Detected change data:
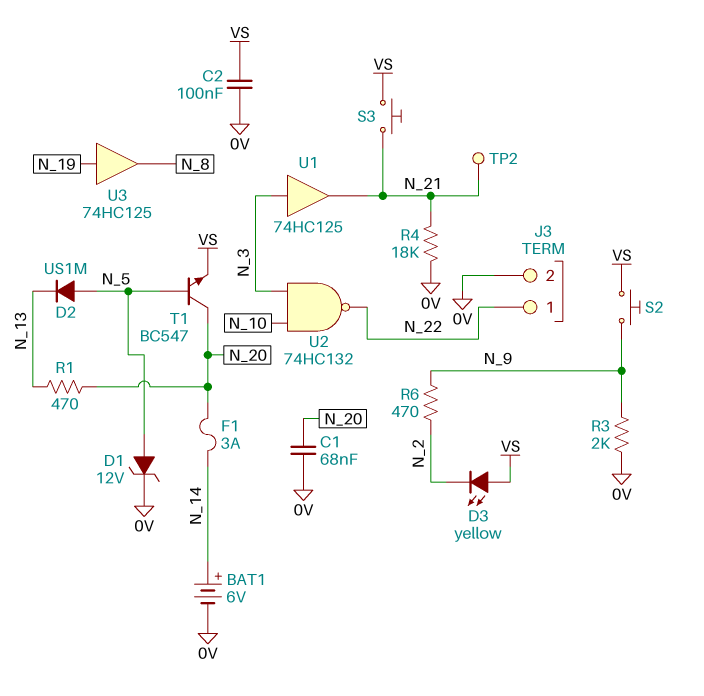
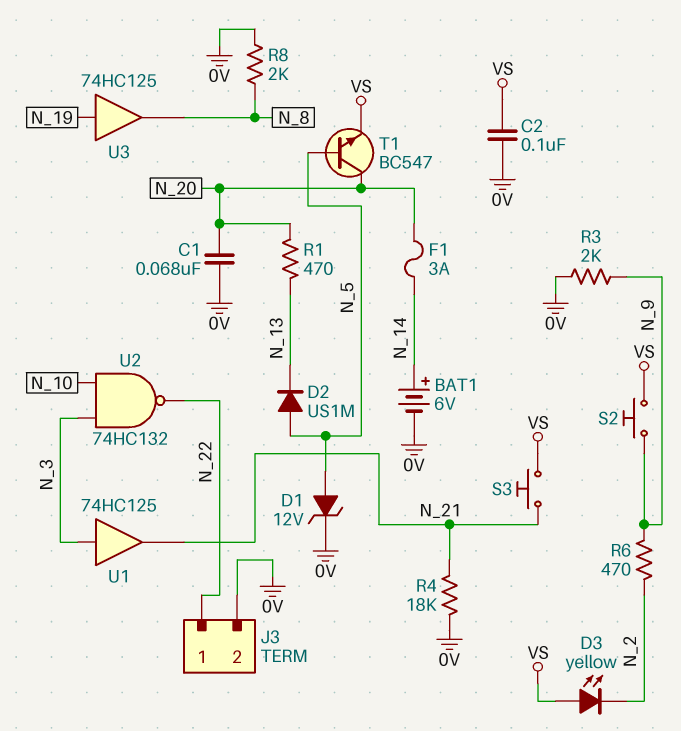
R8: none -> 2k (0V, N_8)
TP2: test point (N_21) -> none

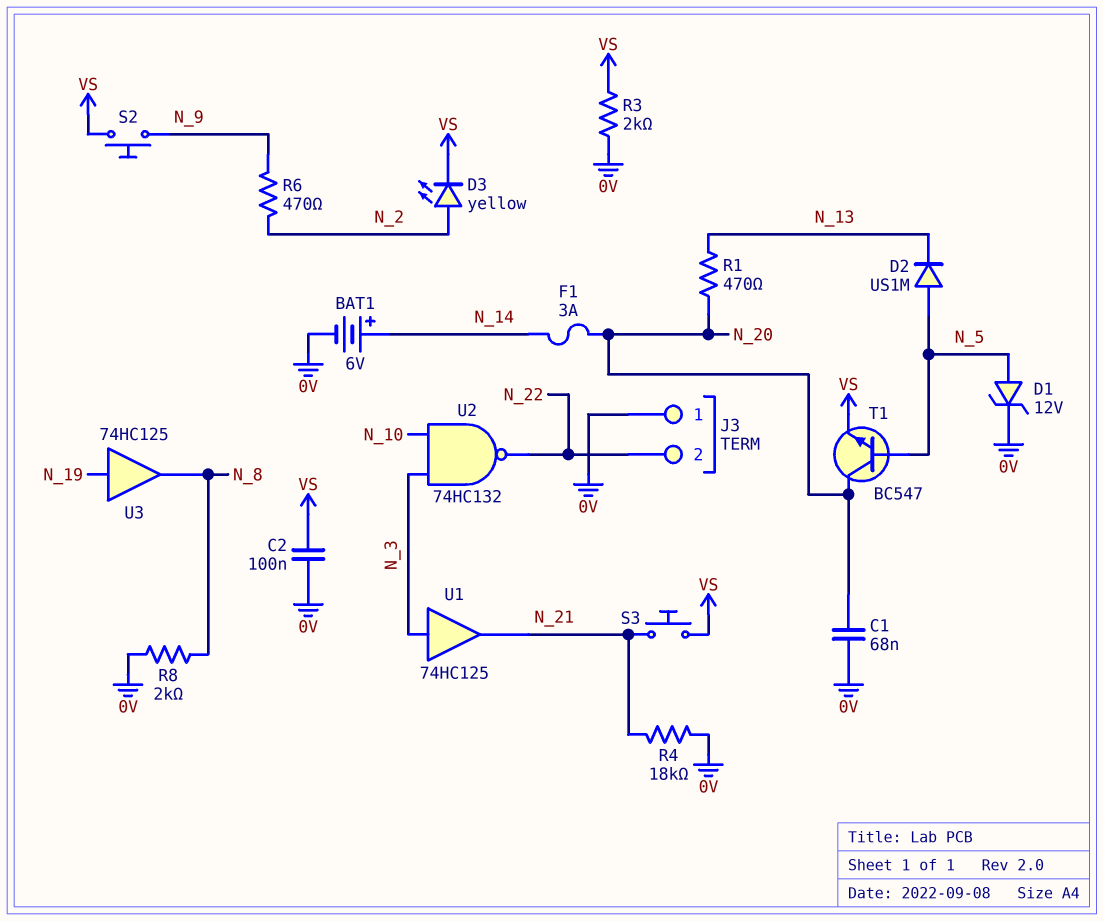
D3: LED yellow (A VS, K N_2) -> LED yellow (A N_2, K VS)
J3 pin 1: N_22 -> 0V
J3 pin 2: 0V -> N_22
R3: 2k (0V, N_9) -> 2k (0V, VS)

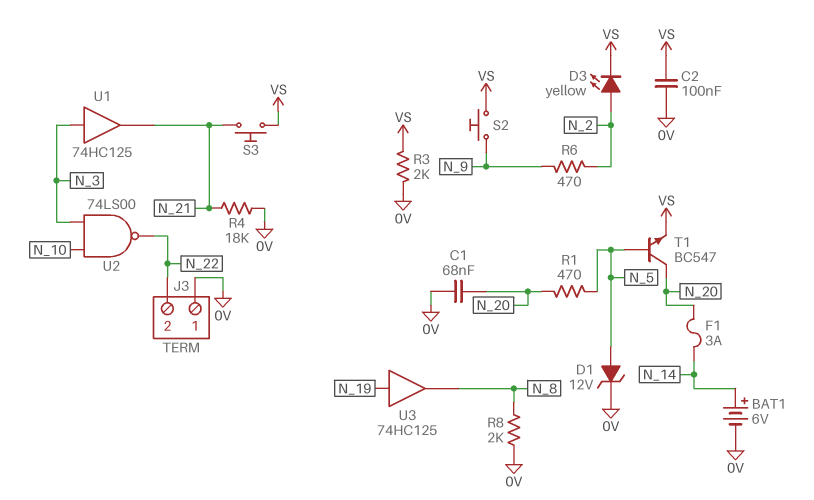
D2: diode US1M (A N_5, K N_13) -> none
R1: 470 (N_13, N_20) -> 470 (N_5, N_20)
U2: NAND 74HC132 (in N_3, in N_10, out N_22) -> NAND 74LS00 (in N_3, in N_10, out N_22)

AIM OF THE TASK: Drop the pictures, then write out only the lines running from the one containing "J3 pin 2: 0V -> N_22" through the last line above, both included, exactly.

RESPONSE BELOW:
J3 pin 2: 0V -> N_22
R3: 2k (0V, N_9) -> 2k (0V, VS)

D2: diode US1M (A N_5, K N_13) -> none
R1: 470 (N_13, N_20) -> 470 (N_5, N_20)
U2: NAND 74HC132 (in N_3, in N_10, out N_22) -> NAND 74LS00 (in N_3, in N_10, out N_22)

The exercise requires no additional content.